Task to complete: Using the records below, locate all lines containing "purple" and return them.

Task input:
+===+

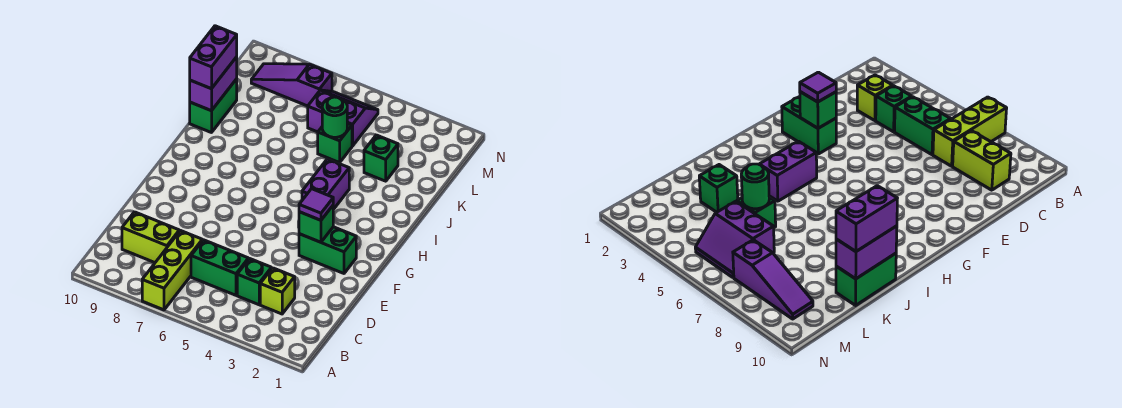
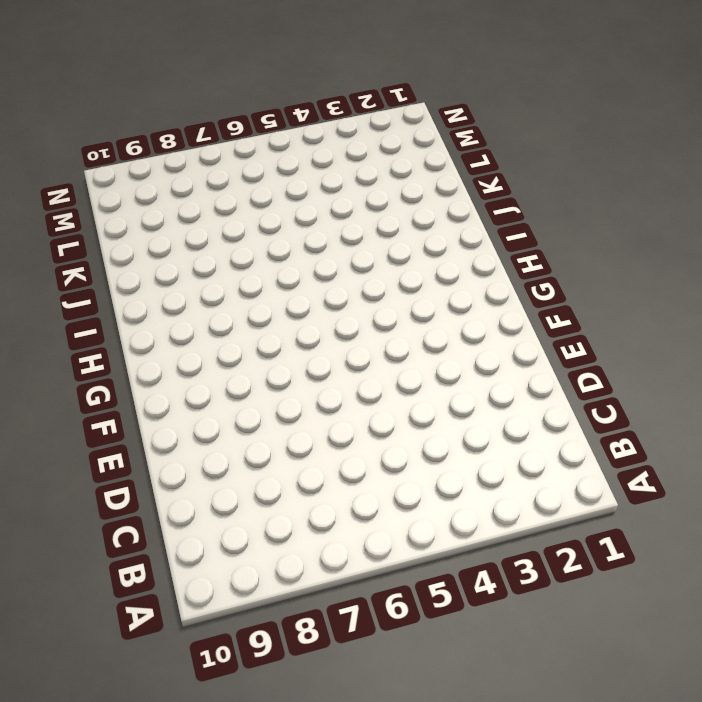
none -> lime brick A7:C7 level 1
none -> lime brick C3 level 1
none -> green brick C4 level 1

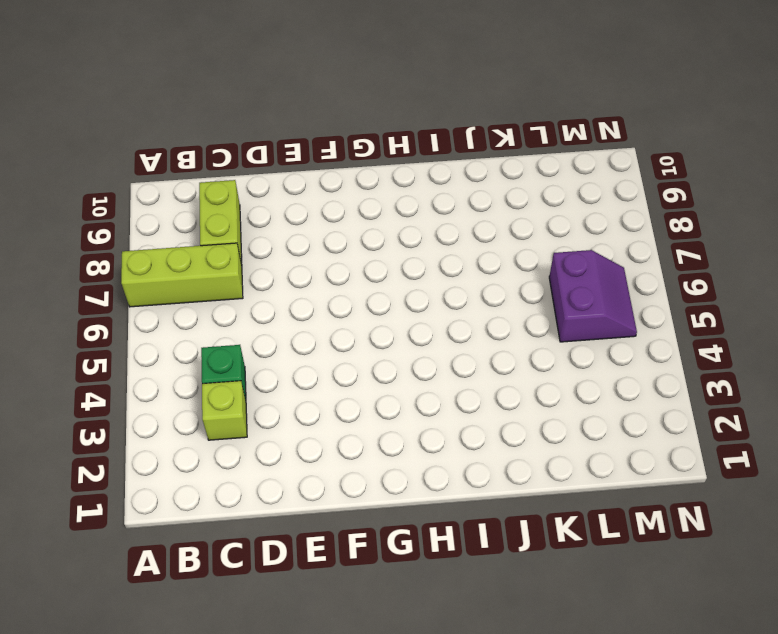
none -> green brick C5:C6 level 1
none -> green brick F2:F3 level 1
none -> purple brick H4:I4 level 1

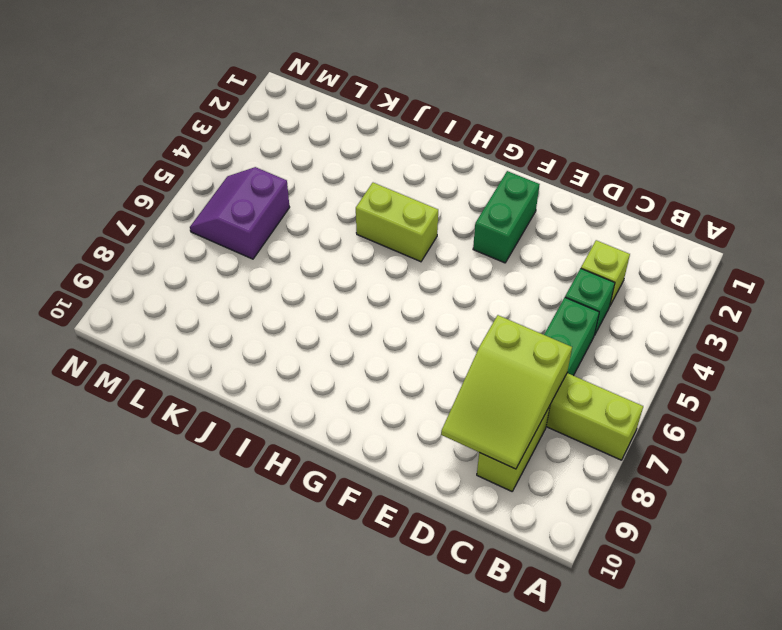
lime slope C7:D9 level 2 top 7 -> none
lime brick H4:I4 level 1 -> purple brick H4:I4 level 1
none -> green brick J10:K10 level 1
none -> green brick K3 level 1
none -> green brick K5 level 1

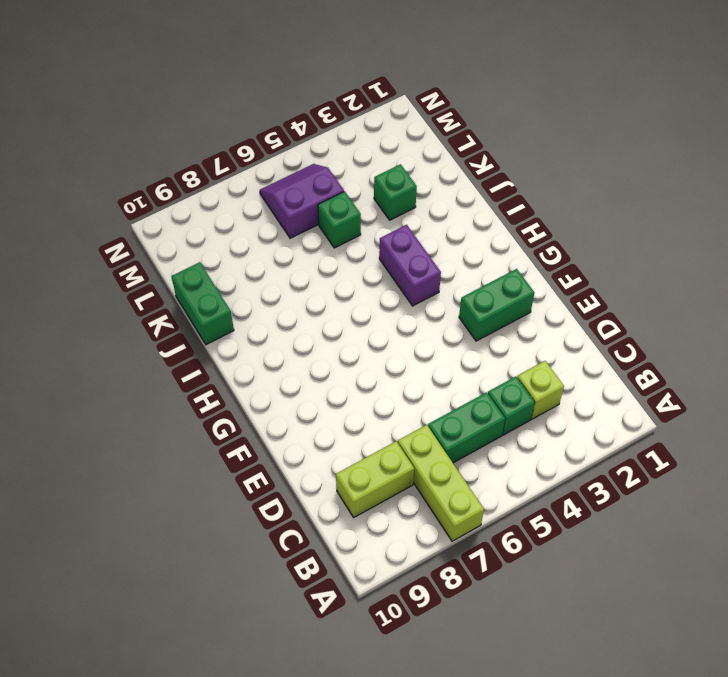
none -> purple slope M7:M9 level 1 top 7
none -> green brick F3 level 2
none -> purple brick J10:K10 level 2

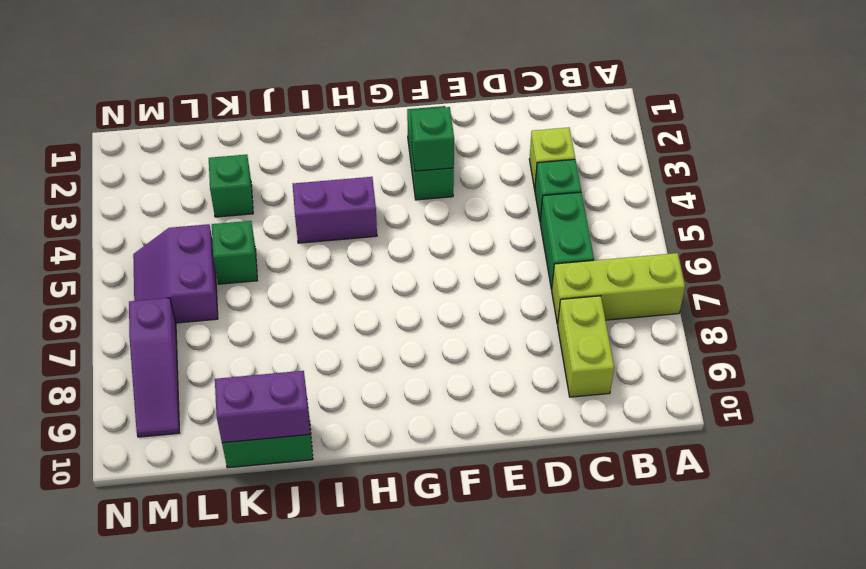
none -> green round brick K5 level 2
none -> purple tile F3 level 3
none -> purple brick J10:K10 level 3

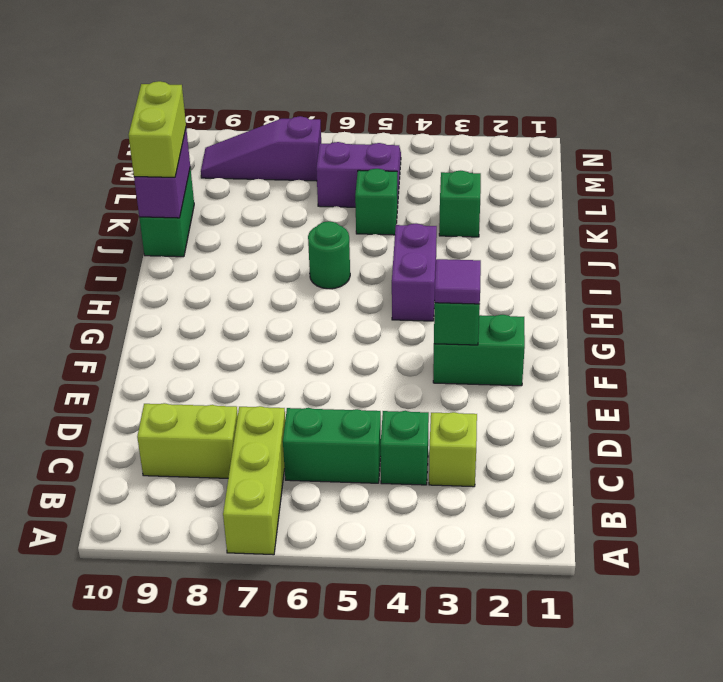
green round brick I6 level 1 -> green round brick K5 level 2
lime brick J10:K10 level 3 -> purple brick J10:K10 level 3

+===+

Response to this exercise:
none -> purple brick H4:I4 level 1
lime brick H4:I4 level 1 -> purple brick H4:I4 level 1
none -> purple slope M7:M9 level 1 top 7
none -> purple brick J10:K10 level 2
none -> purple tile F3 level 3
none -> purple brick J10:K10 level 3
lime brick J10:K10 level 3 -> purple brick J10:K10 level 3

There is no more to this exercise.